-- Start of Records supplied --

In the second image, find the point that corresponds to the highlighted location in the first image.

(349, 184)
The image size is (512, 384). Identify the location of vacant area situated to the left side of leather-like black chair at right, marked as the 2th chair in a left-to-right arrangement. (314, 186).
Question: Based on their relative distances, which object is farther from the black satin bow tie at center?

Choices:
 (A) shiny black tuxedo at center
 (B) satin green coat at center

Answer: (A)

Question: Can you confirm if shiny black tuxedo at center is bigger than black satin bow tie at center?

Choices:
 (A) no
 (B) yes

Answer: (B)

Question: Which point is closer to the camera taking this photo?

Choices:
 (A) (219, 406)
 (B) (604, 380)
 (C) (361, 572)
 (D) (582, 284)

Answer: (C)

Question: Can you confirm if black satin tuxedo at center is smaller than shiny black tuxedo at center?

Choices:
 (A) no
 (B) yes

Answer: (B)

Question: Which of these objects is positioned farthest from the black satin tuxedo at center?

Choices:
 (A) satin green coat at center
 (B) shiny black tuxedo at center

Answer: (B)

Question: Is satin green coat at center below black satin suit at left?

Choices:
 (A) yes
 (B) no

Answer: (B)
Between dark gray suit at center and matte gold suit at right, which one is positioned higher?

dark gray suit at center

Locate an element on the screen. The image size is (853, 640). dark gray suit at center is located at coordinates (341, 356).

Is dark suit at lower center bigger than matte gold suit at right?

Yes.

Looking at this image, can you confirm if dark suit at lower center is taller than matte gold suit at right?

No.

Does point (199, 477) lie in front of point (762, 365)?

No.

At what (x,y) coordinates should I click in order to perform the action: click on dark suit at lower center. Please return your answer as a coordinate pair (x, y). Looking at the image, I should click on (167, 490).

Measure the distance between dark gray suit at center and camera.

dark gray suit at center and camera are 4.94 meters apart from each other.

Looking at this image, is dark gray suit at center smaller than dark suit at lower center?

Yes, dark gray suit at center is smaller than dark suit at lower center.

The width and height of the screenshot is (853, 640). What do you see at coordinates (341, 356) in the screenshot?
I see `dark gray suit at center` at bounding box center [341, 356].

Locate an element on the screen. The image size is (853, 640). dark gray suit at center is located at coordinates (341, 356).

-- End of Records supplied --
-- Start of Records supplied --

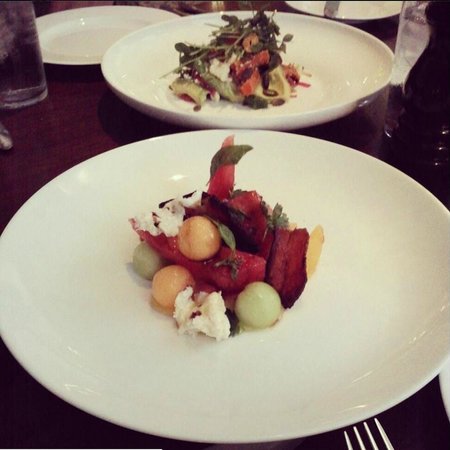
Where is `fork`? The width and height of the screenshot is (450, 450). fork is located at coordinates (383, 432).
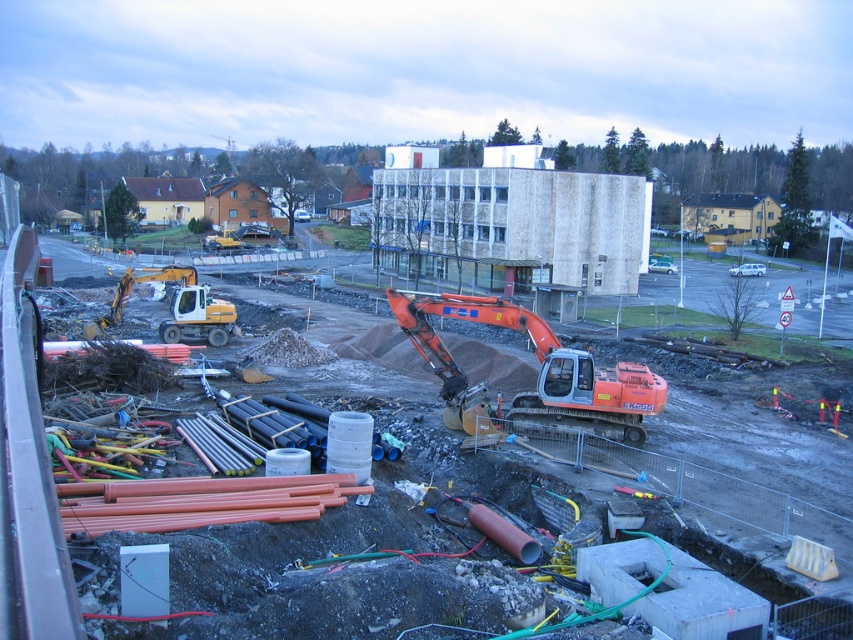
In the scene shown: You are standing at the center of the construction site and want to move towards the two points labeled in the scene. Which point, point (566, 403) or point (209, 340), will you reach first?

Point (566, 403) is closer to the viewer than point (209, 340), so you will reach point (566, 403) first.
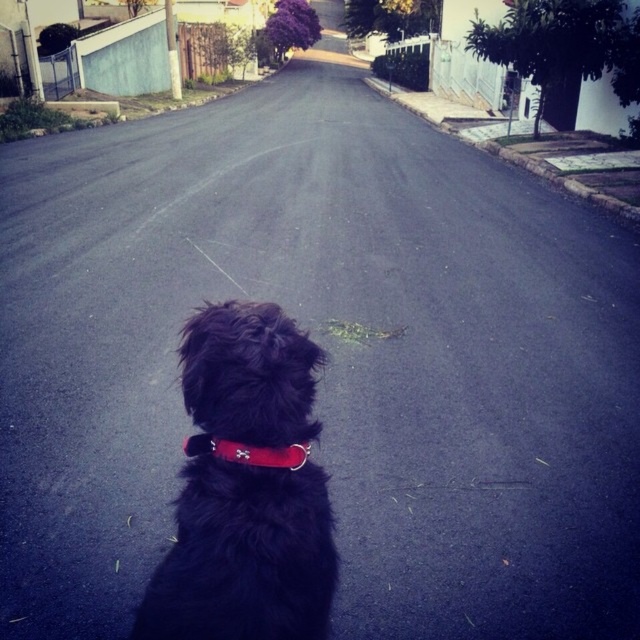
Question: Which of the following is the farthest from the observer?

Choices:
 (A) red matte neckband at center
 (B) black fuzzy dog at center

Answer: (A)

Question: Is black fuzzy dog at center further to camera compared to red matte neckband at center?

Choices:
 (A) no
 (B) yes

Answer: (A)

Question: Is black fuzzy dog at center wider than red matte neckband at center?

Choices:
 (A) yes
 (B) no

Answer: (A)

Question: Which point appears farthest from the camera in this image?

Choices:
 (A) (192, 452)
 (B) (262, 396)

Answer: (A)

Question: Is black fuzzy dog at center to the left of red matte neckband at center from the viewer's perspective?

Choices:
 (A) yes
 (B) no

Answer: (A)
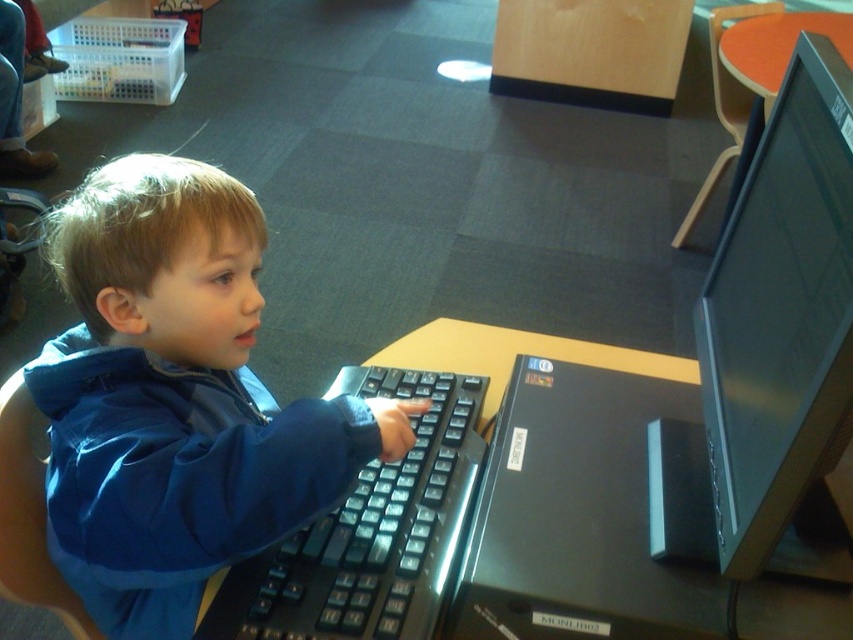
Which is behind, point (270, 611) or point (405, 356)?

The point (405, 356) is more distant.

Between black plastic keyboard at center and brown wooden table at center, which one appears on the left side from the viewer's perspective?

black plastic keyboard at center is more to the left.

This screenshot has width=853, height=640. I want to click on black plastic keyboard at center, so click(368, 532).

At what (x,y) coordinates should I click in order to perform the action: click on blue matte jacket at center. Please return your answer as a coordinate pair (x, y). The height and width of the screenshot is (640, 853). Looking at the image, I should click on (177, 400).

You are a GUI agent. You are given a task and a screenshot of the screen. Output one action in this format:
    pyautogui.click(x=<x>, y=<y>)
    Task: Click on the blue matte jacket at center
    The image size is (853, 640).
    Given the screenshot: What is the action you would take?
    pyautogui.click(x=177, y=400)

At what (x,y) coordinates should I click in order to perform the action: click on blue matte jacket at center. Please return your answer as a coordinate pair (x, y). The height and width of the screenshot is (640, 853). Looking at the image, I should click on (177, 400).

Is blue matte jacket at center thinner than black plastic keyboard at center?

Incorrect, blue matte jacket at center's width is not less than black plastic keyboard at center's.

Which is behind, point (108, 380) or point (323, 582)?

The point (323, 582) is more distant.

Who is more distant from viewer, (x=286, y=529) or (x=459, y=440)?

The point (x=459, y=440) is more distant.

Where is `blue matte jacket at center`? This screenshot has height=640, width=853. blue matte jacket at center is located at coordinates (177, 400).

-- End of Records supplied --
-- Start of Records supplied --

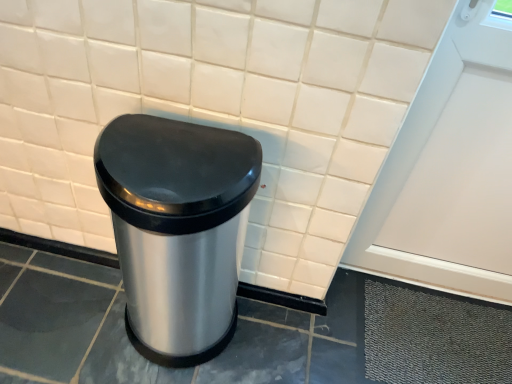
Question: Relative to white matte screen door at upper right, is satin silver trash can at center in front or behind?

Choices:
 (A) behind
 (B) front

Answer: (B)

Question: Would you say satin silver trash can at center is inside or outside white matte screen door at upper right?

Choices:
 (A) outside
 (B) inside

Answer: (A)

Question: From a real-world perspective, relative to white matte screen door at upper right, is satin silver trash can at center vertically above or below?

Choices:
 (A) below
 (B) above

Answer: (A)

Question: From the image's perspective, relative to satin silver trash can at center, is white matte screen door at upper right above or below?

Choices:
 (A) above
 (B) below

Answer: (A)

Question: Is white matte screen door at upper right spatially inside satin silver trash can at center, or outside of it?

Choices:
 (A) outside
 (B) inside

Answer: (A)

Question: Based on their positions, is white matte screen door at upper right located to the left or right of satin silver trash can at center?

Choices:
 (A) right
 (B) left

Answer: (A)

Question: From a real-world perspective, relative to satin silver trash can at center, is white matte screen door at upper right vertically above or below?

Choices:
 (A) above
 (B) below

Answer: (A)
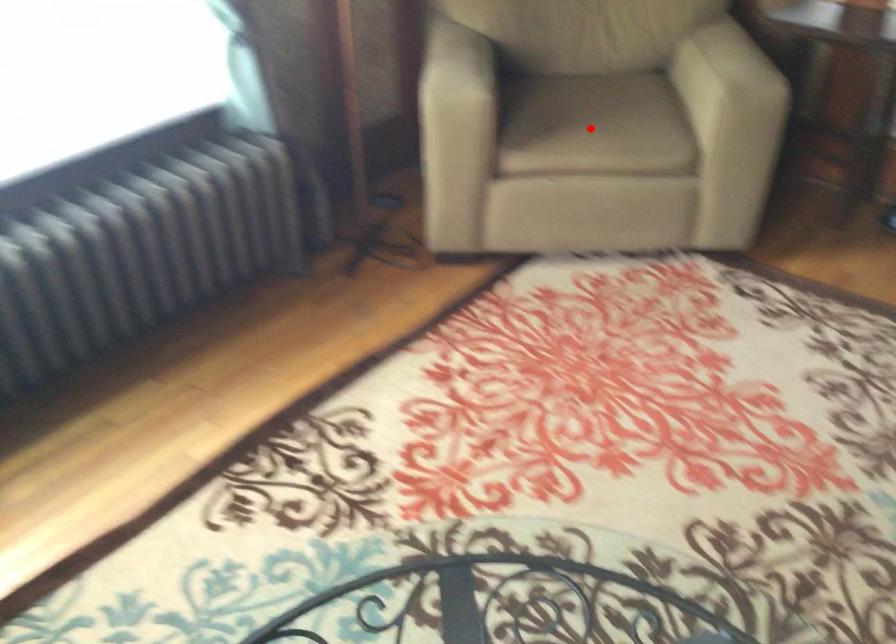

-- End of Records supplied --

→ **Set exercise**: Pick out every line in the listing above that contains the word "vertically", and copy each one. Match the capitalization exactly.

→ **Correct answer**:
Question: From a real-world perspective, relative to white matte screen door at upper right, is satin silver trash can at center vertically above or below?
Question: From a real-world perspective, relative to satin silver trash can at center, is white matte screen door at upper right vertically above or below?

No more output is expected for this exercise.